(Version comparison data)
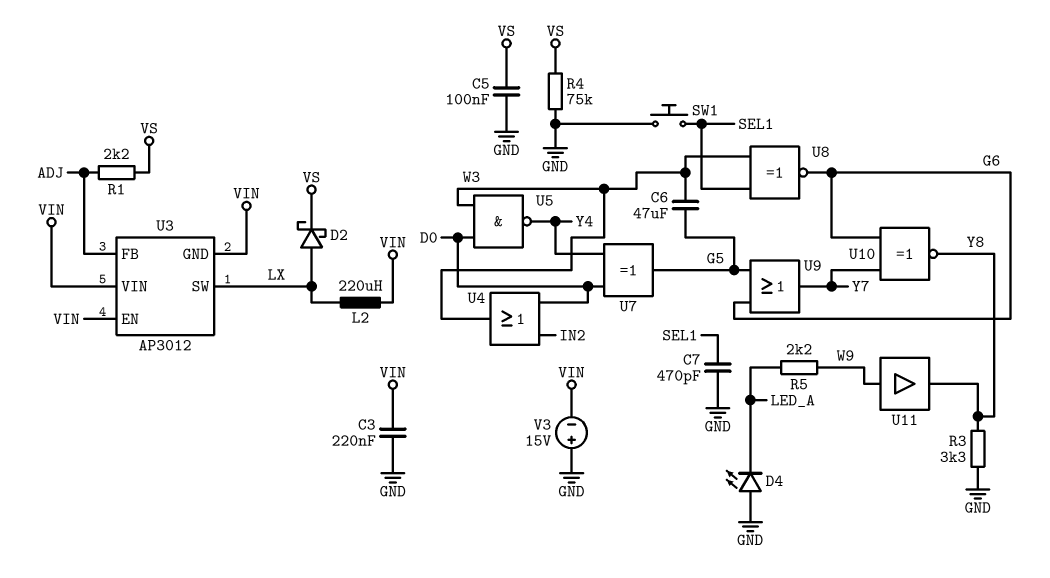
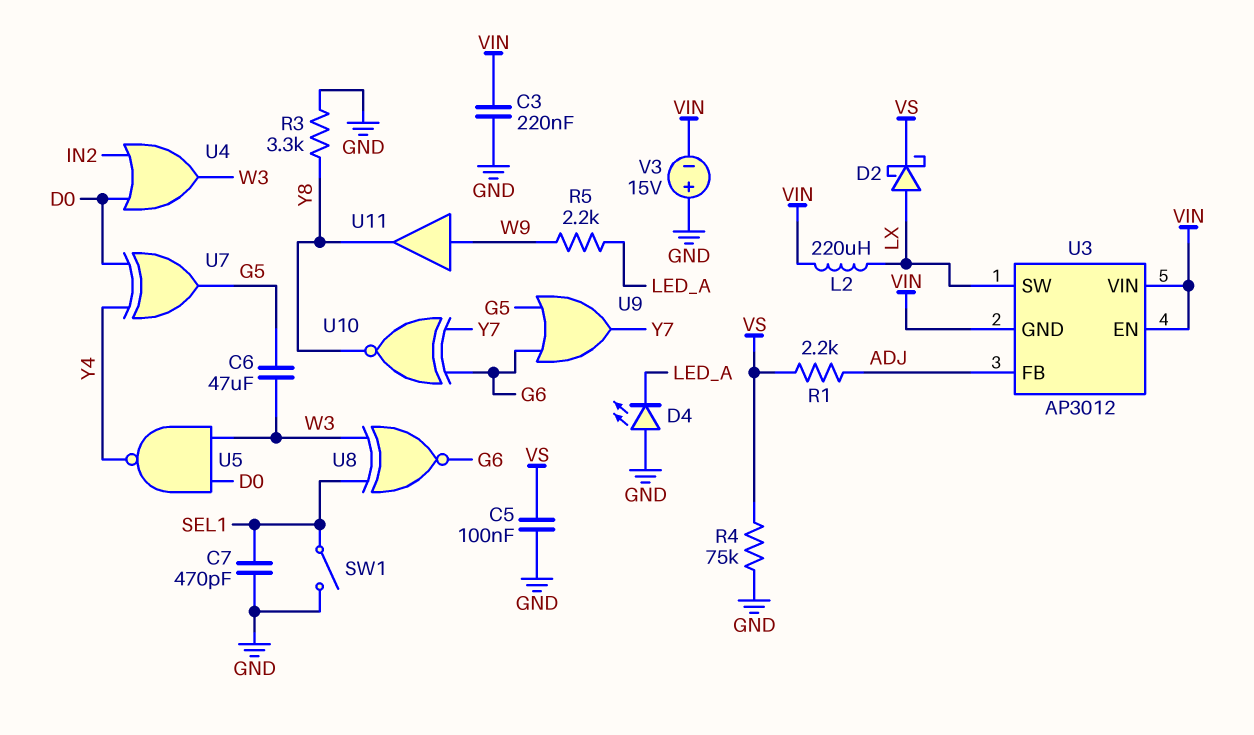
SW1: button (GND, SEL1) -> switch (GND, SEL1)

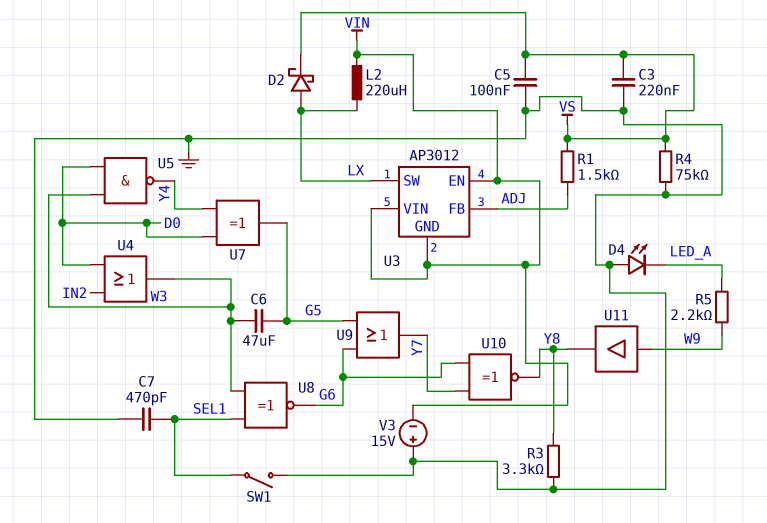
C3: 220nF (GND, VIN) -> 220nF (GND, VS)
R1: 2.2k (ADJ, VS) -> 1.5k (ADJ, VS)

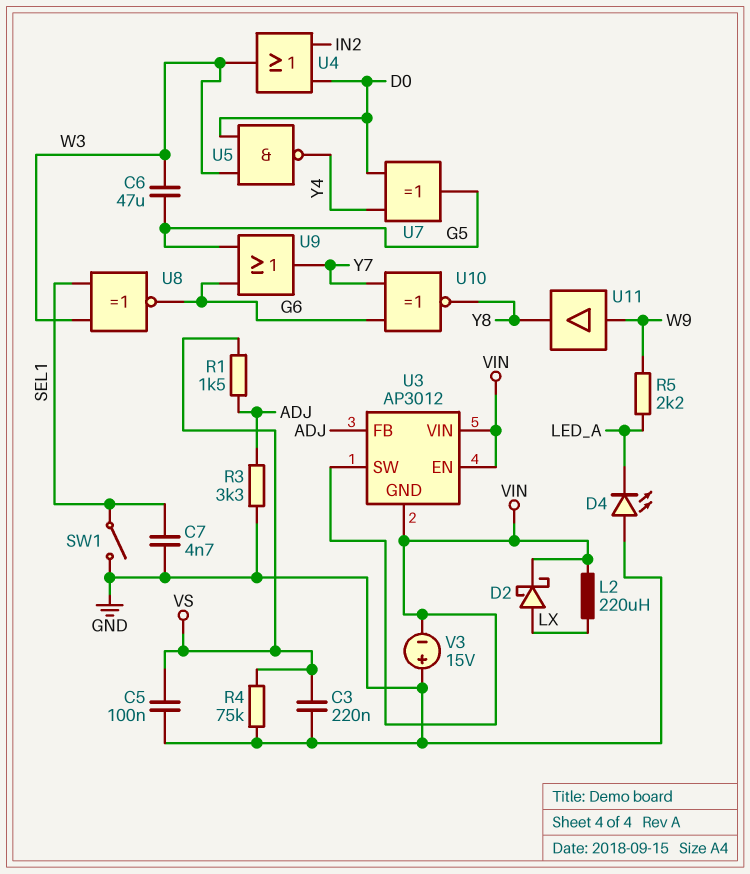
C7: 470pF (GND, SEL1) -> 4.7nF (GND, SEL1)
D2: schottky (A LX, K VS) -> schottky (A LX, K VIN)
R3: 3.3k (GND, Y8) -> 3.3k (ADJ, GND)
U3 pin SW: LX -> VIN

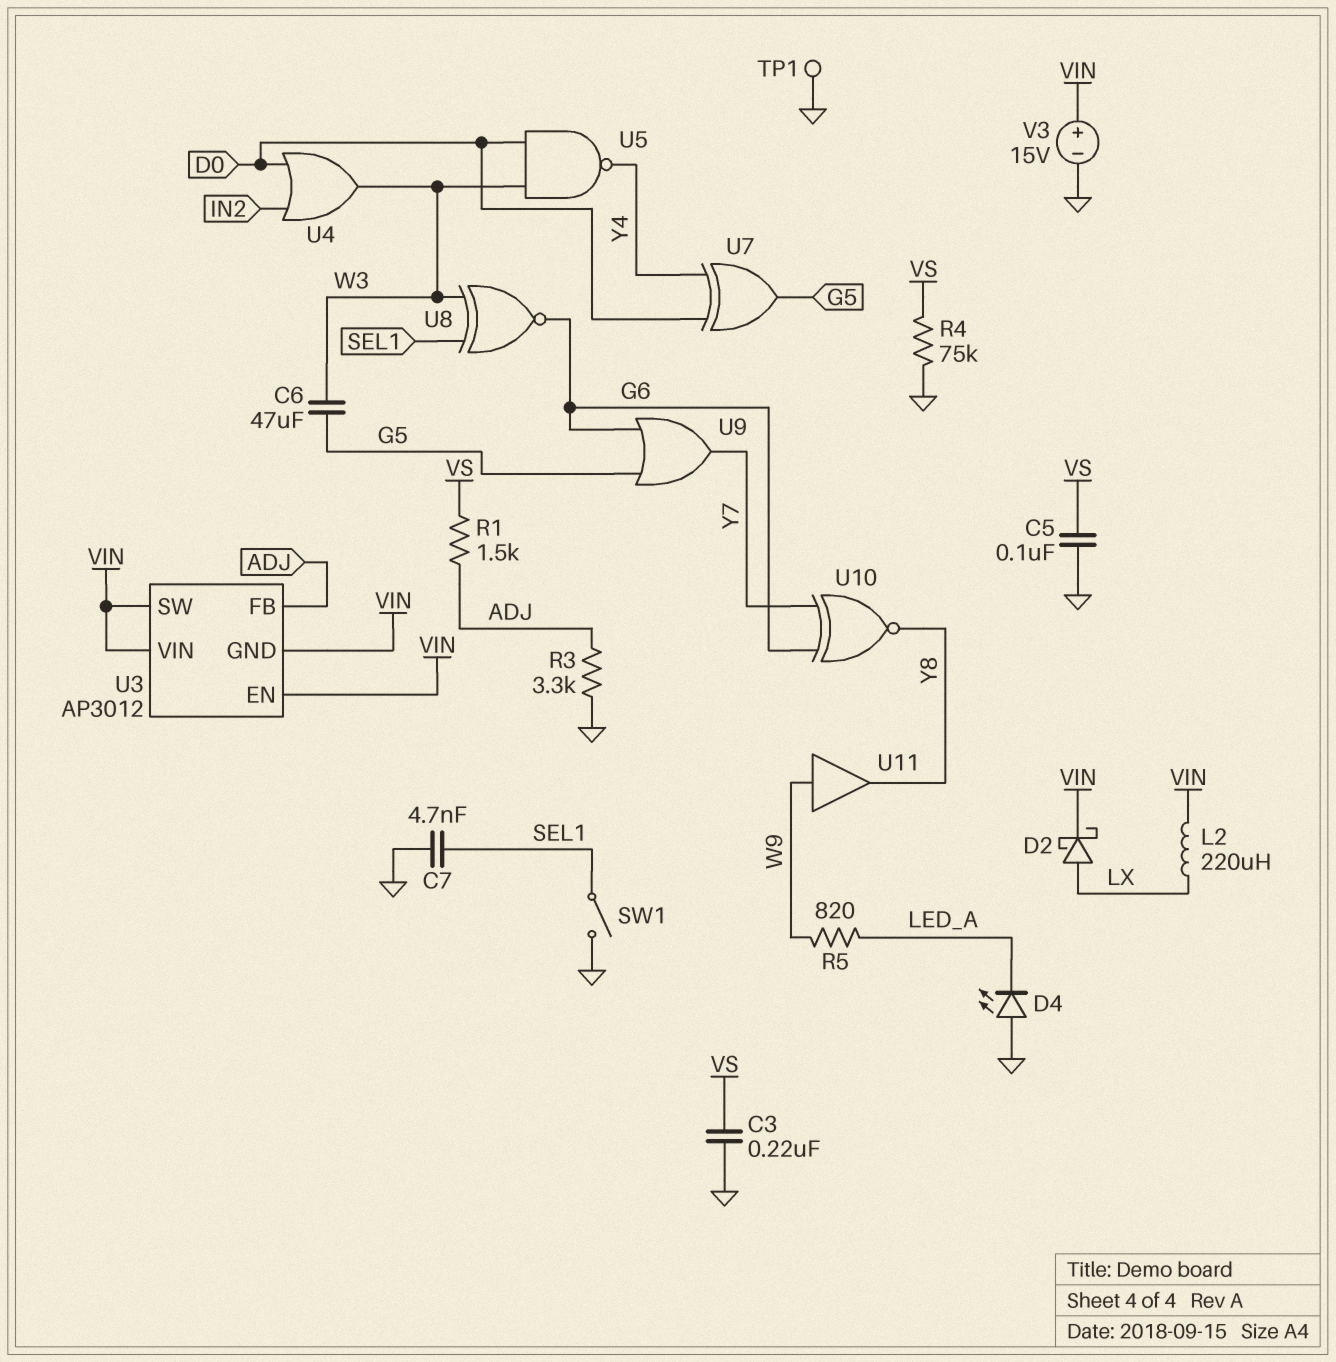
R5: 2.2k (LED_A, W9) -> 820 (LED_A, W9)
TP1: none -> test point (GND)
V3: 15V (plus GND, minus VIN) -> 15V (plus VIN, minus GND)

** YOUR TASK **
Exclude the pictures and reproduce every entry exactly.

** RESULT BELOW **
SW1: button (GND, SEL1) -> switch (GND, SEL1)

C3: 220nF (GND, VIN) -> 220nF (GND, VS)
R1: 2.2k (ADJ, VS) -> 1.5k (ADJ, VS)

C7: 470pF (GND, SEL1) -> 4.7nF (GND, SEL1)
D2: schottky (A LX, K VS) -> schottky (A LX, K VIN)
R3: 3.3k (GND, Y8) -> 3.3k (ADJ, GND)
U3 pin SW: LX -> VIN

R5: 2.2k (LED_A, W9) -> 820 (LED_A, W9)
TP1: none -> test point (GND)
V3: 15V (plus GND, minus VIN) -> 15V (plus VIN, minus GND)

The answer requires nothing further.